Excerpted records:
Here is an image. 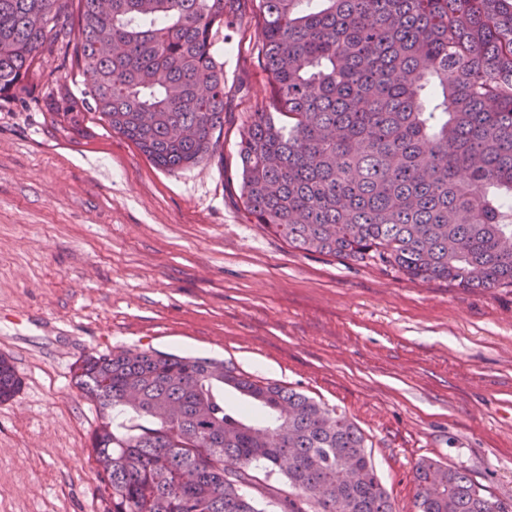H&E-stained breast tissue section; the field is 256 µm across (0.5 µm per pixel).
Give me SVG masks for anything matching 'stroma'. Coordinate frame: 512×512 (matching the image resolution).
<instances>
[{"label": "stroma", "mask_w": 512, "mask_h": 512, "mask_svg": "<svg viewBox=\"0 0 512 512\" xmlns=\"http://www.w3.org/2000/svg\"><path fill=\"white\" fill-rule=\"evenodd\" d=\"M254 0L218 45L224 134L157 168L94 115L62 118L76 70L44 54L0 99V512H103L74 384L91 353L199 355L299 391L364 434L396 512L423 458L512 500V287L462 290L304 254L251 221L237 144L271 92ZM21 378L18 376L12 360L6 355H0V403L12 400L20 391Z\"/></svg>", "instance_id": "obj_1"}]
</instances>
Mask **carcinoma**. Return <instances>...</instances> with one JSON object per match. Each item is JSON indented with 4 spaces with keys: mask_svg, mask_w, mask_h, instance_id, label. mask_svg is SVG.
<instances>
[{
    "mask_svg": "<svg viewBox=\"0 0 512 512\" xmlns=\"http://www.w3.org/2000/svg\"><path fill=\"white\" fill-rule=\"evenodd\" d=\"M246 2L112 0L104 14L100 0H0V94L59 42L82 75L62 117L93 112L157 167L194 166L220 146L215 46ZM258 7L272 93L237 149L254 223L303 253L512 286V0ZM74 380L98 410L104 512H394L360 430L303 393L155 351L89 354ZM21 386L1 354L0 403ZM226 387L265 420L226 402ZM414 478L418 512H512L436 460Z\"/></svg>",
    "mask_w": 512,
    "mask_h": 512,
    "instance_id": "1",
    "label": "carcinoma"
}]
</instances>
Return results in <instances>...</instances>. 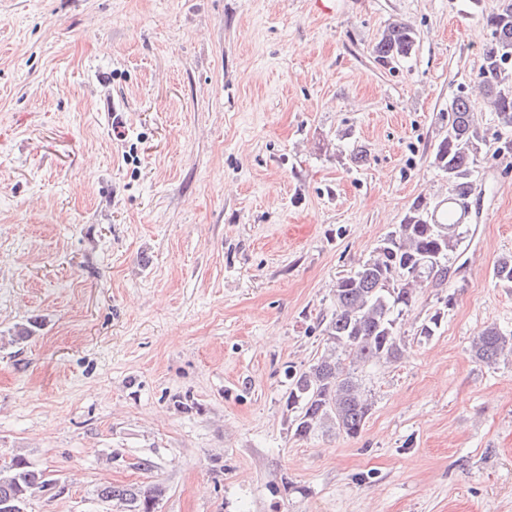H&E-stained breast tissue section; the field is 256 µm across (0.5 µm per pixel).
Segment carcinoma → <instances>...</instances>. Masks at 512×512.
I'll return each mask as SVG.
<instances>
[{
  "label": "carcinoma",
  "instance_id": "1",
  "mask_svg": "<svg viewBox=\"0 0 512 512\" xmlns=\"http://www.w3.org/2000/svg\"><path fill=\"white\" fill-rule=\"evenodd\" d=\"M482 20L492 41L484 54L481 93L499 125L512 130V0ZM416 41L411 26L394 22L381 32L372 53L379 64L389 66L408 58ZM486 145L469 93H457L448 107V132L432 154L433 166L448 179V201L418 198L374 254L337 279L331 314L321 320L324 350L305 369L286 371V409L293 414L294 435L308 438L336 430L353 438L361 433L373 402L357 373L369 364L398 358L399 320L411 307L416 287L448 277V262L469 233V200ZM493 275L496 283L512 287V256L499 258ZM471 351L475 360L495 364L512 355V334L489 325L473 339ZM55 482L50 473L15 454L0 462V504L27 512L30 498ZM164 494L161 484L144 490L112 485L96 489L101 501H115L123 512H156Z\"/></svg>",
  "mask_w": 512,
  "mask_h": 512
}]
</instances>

Job: Give the lines from the one containing "Segment carcinoma →" through the end of the entries again, exactly as written and with no other lines.

Response to the task:
Segment carcinoma → <instances>...</instances>. Masks at 512×512.
I'll return each mask as SVG.
<instances>
[{
  "label": "carcinoma",
  "instance_id": "1",
  "mask_svg": "<svg viewBox=\"0 0 512 512\" xmlns=\"http://www.w3.org/2000/svg\"><path fill=\"white\" fill-rule=\"evenodd\" d=\"M482 20L492 41L484 54L481 93L499 125L512 130V0ZM416 41L411 26L394 22L381 32L372 53L379 64L389 66L408 58ZM486 145L469 93H457L448 107V132L432 154L433 166L448 179V201L418 198L374 254L337 279L331 314L321 320L324 350L305 369L286 371V409L293 414L294 435L308 438L336 430L353 438L361 433L373 402L357 373L369 364L398 358L399 320L411 307L416 287L448 277V262L469 233V200ZM493 275L496 283L512 287V256L499 258ZM471 351L475 360L495 364L512 355V334L489 325L473 339ZM55 482L50 473L15 454L0 462V504L27 512L30 498ZM164 494L161 484L144 490L112 485L96 489L101 501H115L123 512H156Z\"/></svg>",
  "mask_w": 512,
  "mask_h": 512
}]
</instances>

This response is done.